» **WHAT TO PRODUCE**
Whenever a line below includes the word "AGND", copy that line.

» **RECORDS FOR THE TASK**
※
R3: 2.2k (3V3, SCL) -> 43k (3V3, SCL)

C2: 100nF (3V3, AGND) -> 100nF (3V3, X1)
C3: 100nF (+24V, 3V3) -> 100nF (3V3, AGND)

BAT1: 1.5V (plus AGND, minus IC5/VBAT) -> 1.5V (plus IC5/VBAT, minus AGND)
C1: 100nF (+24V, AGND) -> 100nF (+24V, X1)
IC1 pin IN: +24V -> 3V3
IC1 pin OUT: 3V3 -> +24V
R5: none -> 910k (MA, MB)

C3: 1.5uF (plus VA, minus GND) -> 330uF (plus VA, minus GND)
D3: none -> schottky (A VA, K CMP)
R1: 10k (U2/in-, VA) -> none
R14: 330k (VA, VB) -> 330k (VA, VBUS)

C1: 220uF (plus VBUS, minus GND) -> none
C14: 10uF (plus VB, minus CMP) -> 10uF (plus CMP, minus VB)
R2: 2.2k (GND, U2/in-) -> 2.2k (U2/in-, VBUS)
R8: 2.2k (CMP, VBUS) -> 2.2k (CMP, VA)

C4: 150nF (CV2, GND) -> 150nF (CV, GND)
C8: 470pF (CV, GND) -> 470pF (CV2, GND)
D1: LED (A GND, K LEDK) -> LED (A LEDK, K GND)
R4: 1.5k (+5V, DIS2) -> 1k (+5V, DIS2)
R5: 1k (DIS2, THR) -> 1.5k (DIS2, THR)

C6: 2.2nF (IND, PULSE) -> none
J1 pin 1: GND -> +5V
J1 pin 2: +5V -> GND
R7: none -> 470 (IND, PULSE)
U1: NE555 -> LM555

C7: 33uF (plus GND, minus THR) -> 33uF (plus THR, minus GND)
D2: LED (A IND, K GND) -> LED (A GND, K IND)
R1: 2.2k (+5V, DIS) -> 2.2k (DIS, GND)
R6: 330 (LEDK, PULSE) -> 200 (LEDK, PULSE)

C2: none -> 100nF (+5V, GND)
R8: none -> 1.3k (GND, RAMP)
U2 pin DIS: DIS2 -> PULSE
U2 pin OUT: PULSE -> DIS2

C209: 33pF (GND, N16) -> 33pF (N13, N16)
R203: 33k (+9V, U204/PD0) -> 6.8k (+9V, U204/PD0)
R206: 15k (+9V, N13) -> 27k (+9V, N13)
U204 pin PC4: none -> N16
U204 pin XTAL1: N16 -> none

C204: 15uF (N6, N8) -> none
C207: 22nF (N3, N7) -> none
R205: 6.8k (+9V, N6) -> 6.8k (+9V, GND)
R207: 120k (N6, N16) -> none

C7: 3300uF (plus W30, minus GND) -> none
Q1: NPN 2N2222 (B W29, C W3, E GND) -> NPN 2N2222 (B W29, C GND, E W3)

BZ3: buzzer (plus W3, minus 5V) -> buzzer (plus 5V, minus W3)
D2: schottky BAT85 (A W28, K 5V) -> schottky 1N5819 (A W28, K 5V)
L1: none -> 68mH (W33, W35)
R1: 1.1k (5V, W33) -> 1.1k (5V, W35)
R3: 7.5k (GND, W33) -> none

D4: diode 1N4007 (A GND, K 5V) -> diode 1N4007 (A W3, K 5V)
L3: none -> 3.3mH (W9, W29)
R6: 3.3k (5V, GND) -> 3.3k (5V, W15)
※
» **RESULT BELOW**
C2: 100nF (3V3, AGND) -> 100nF (3V3, X1)
C3: 100nF (+24V, 3V3) -> 100nF (3V3, AGND)
BAT1: 1.5V (plus AGND, minus IC5/VBAT) -> 1.5V (plus IC5/VBAT, minus AGND)
C1: 100nF (+24V, AGND) -> 100nF (+24V, X1)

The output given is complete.